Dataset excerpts
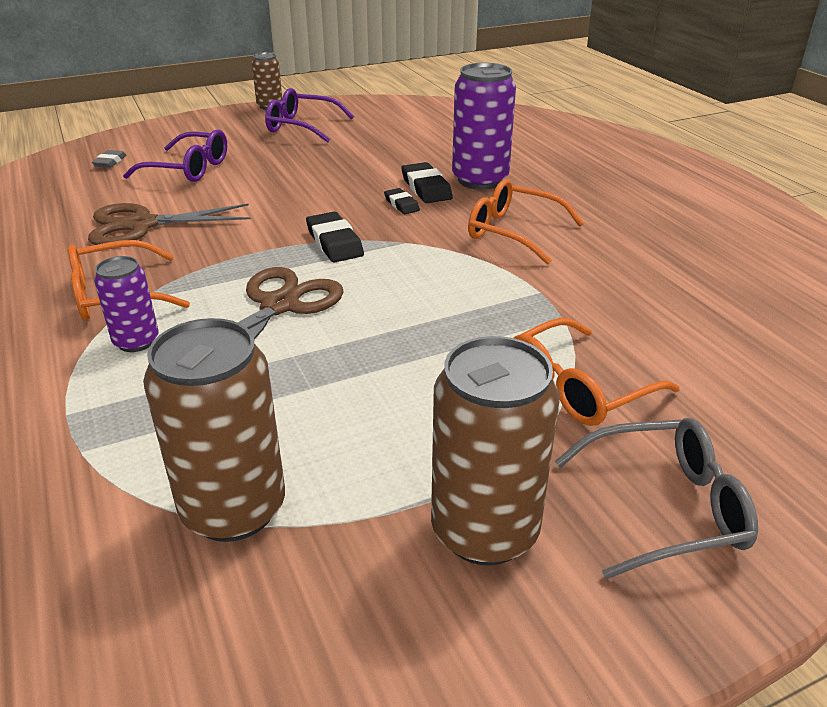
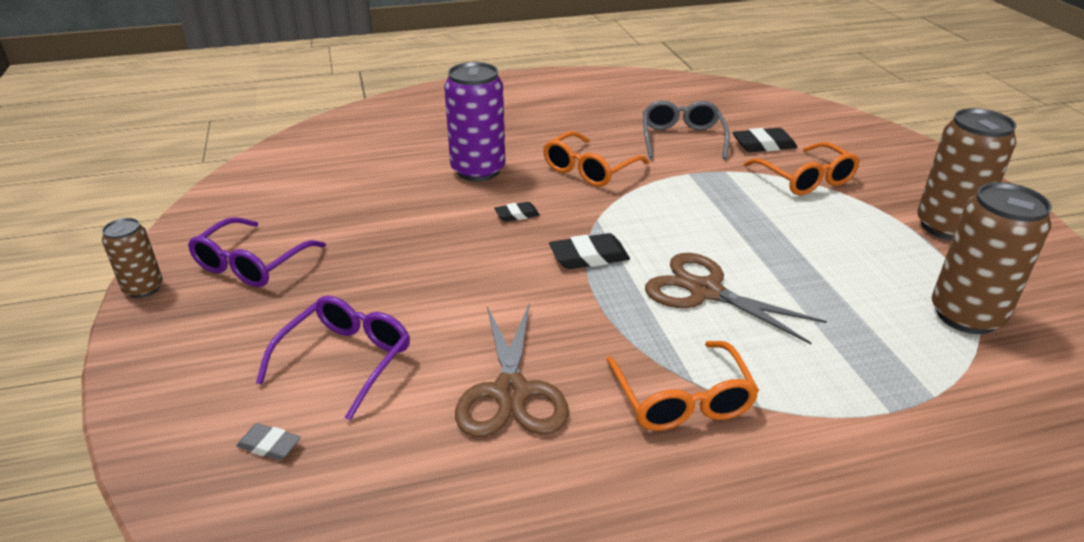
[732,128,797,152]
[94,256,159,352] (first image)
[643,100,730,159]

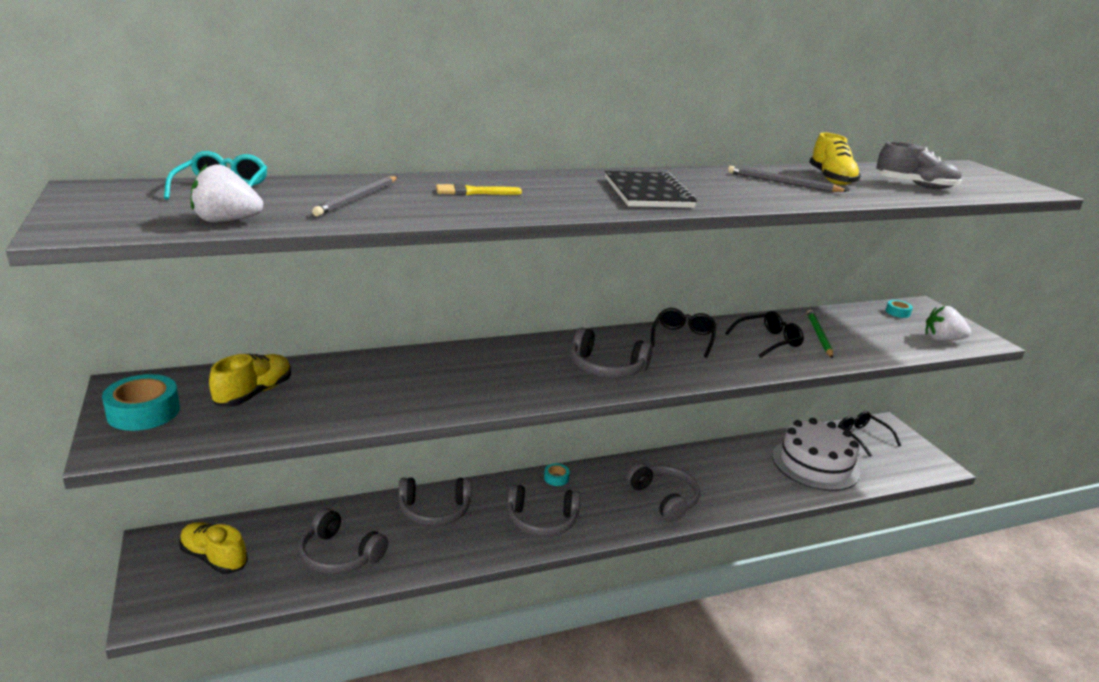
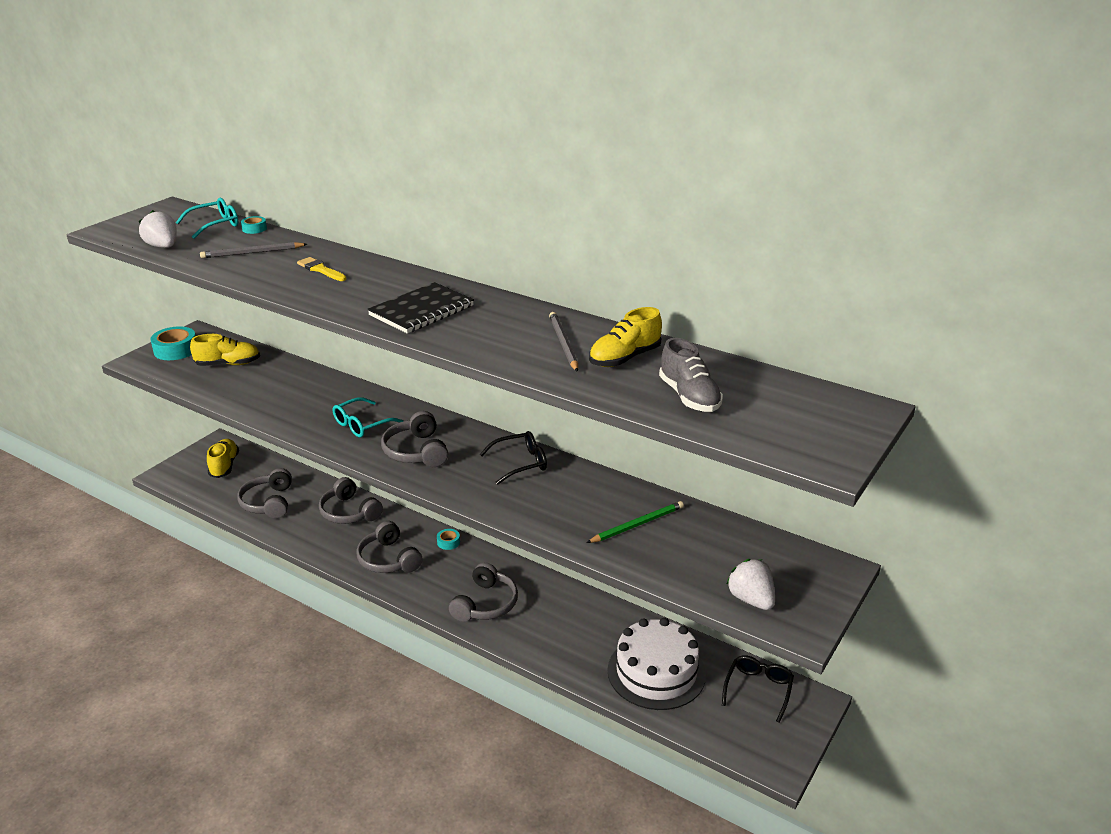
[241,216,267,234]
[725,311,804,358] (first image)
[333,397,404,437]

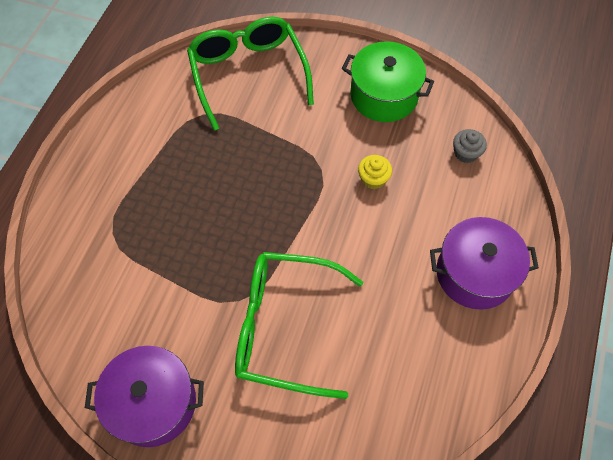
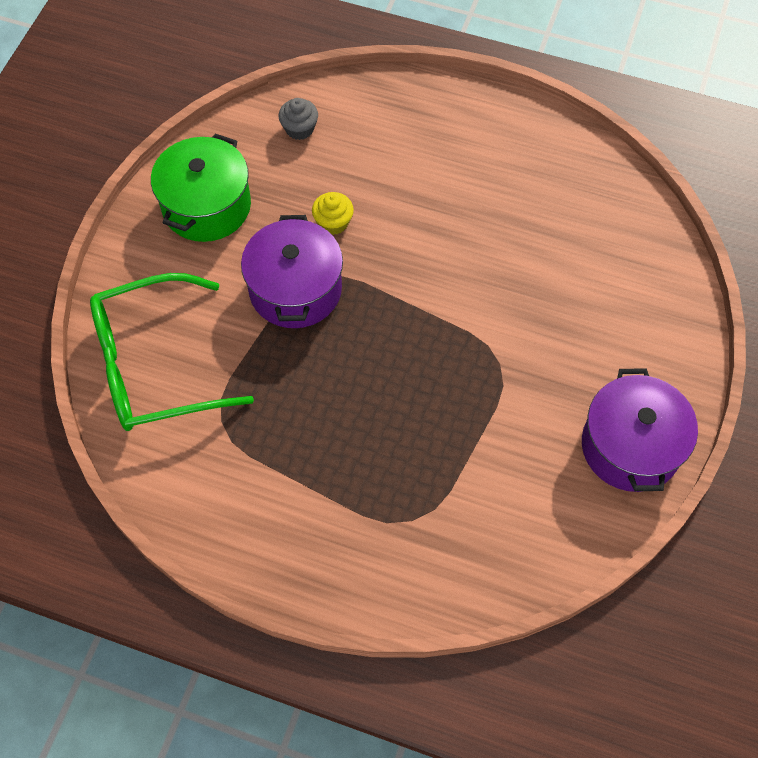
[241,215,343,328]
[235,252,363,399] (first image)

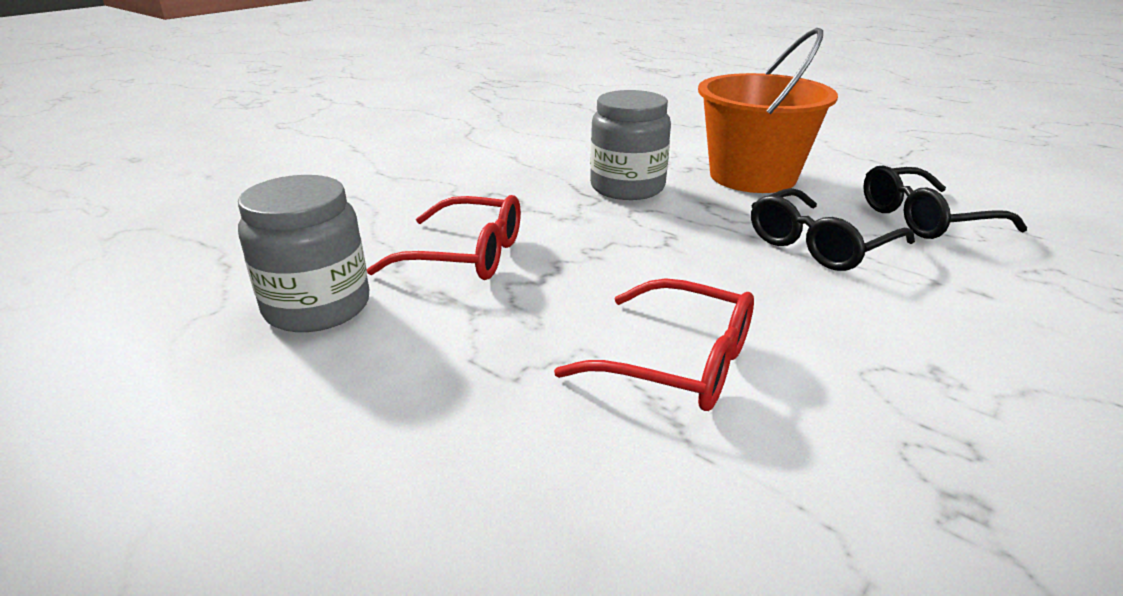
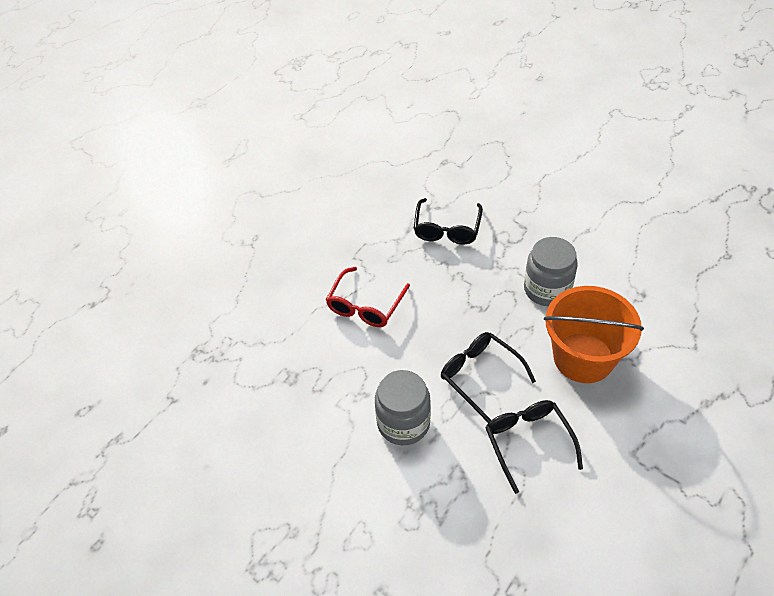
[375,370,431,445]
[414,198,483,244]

- _Instructions to follow_:
When you copy the data above, keep each line exact and omit the pictures.

- _Task answer_:
[732,128,797,152]
[94,256,159,352] (first image)
[643,100,730,159]

[241,216,267,234]
[725,311,804,358] (first image)
[333,397,404,437]

[241,215,343,328]
[235,252,363,399] (first image)

[375,370,431,445]
[414,198,483,244]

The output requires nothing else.